Building images with bounding boxes:
*** Begin section ***

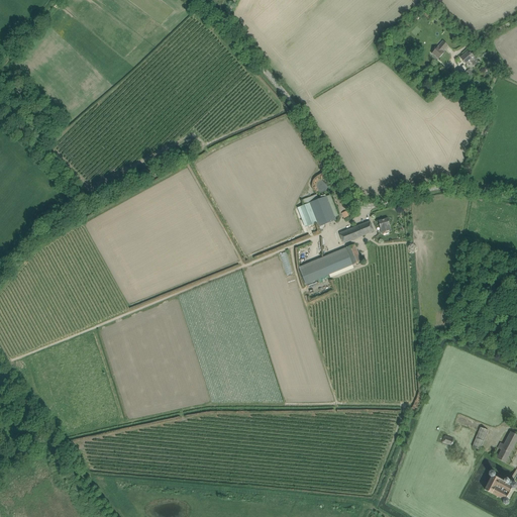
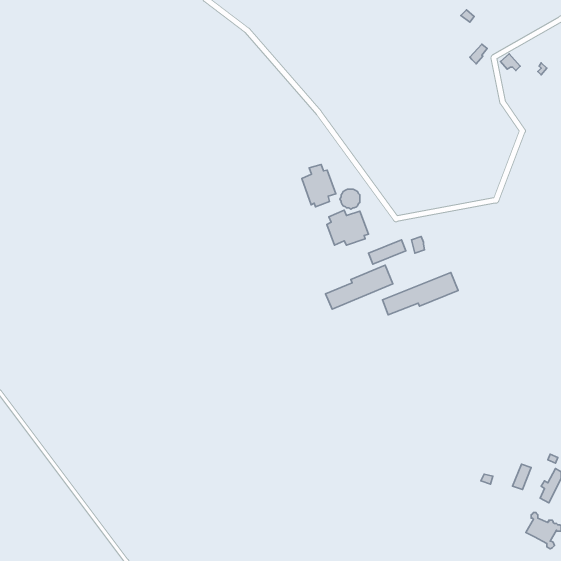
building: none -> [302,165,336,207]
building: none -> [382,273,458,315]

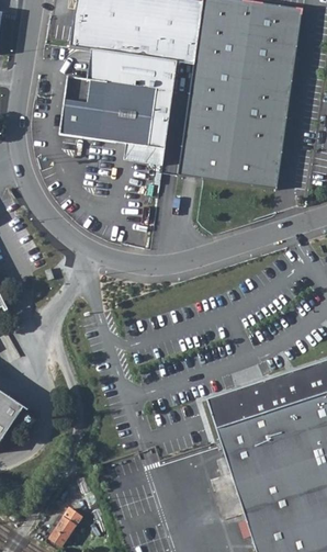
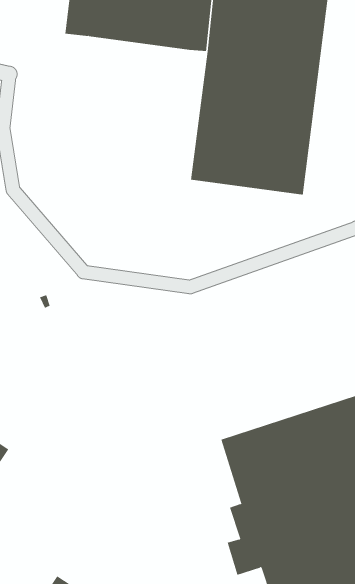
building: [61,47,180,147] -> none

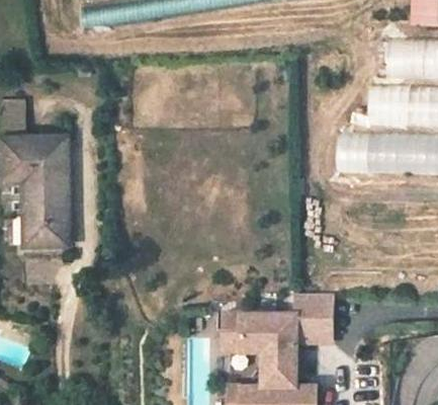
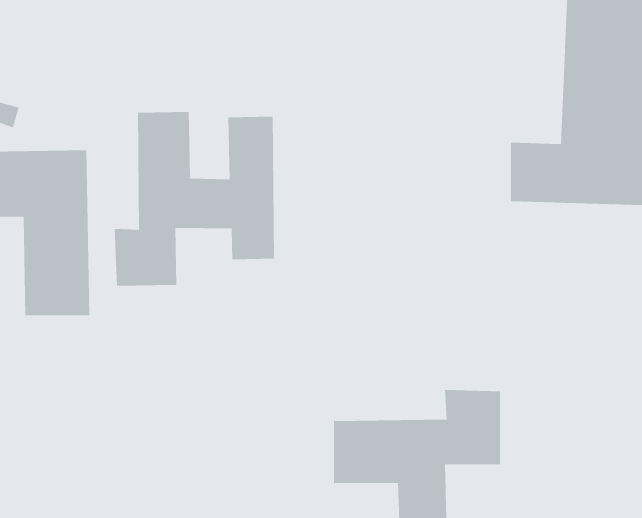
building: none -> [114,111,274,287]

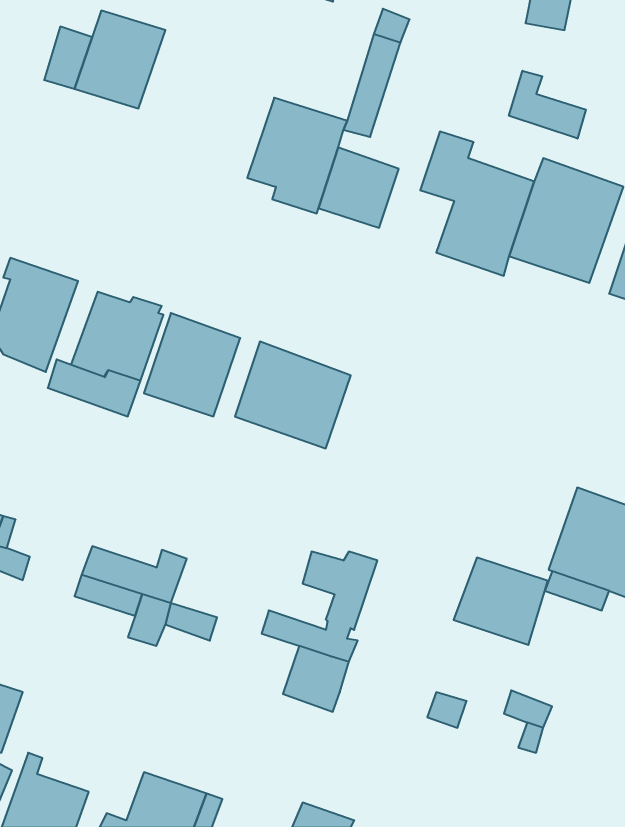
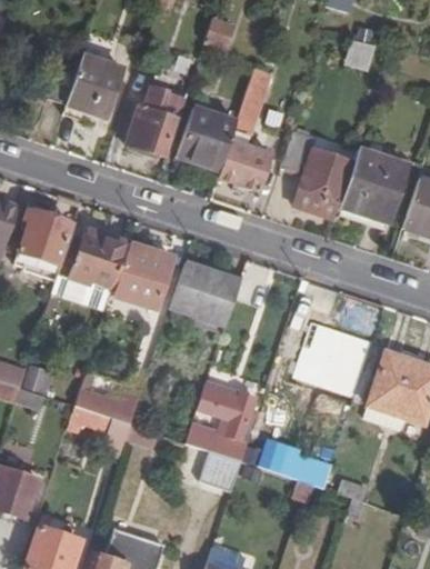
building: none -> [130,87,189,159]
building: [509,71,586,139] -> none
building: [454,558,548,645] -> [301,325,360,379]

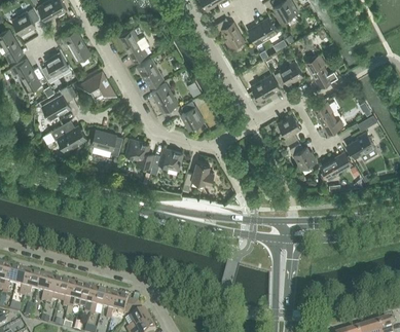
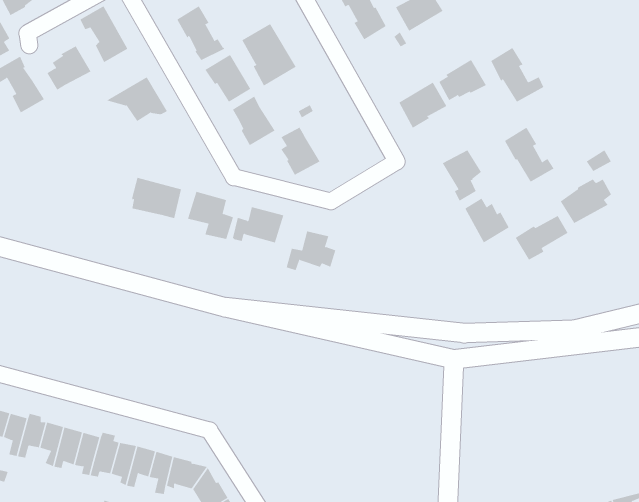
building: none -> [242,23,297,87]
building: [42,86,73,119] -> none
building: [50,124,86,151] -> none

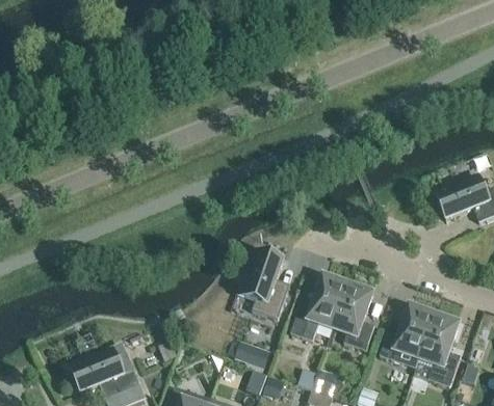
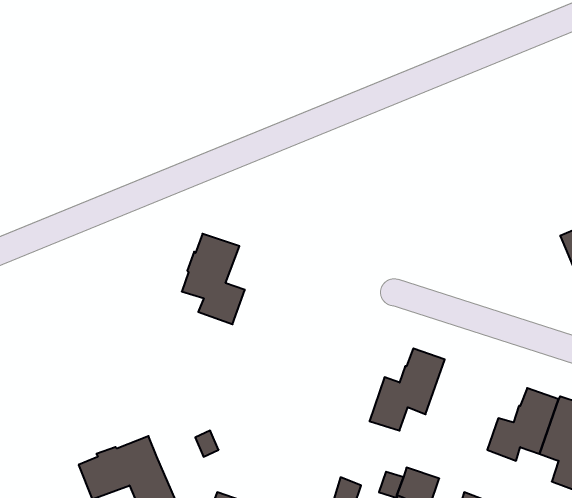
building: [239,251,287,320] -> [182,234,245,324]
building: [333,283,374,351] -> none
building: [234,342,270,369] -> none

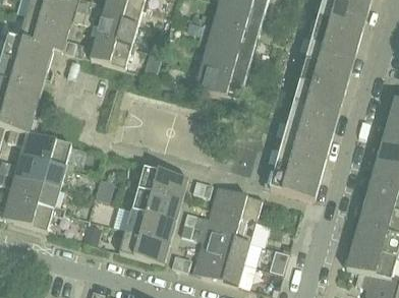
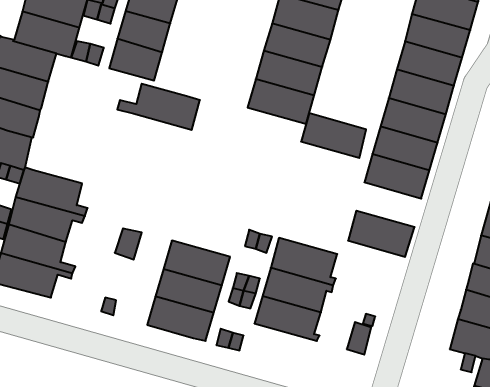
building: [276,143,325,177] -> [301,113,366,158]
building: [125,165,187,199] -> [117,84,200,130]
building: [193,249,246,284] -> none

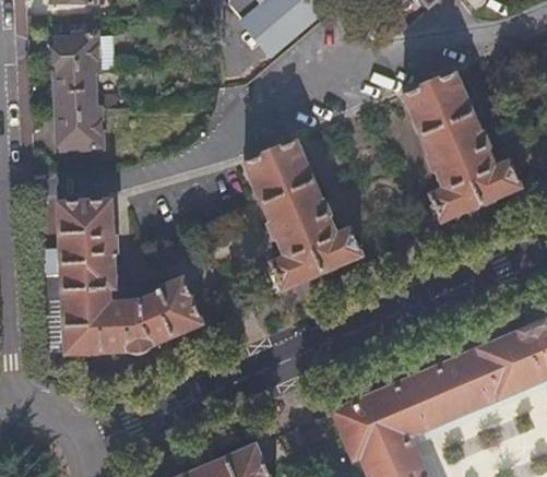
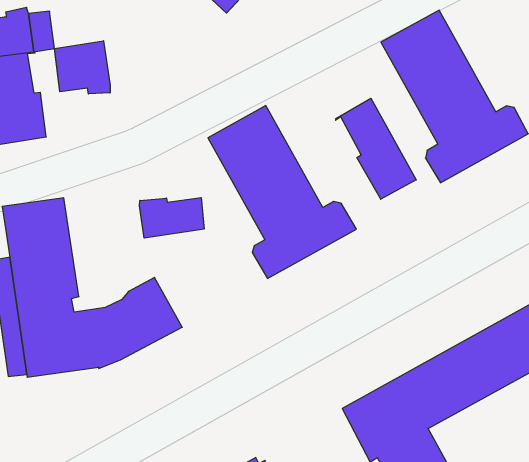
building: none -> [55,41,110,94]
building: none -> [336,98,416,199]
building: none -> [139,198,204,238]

*** End section ***

[WHAT YOU NEED TO DO]
Return nothing but the lines running from the start of the data to the line with "building: none -> [242,23,297,87]", please, both ends included and no pictures.

[ANSWER FOR THE TASK]
building: none -> [302,165,336,207]
building: none -> [382,273,458,315]

building: [61,47,180,147] -> none

building: none -> [114,111,274,287]

building: none -> [130,87,189,159]
building: [509,71,586,139] -> none
building: [454,558,548,645] -> [301,325,360,379]

building: none -> [242,23,297,87]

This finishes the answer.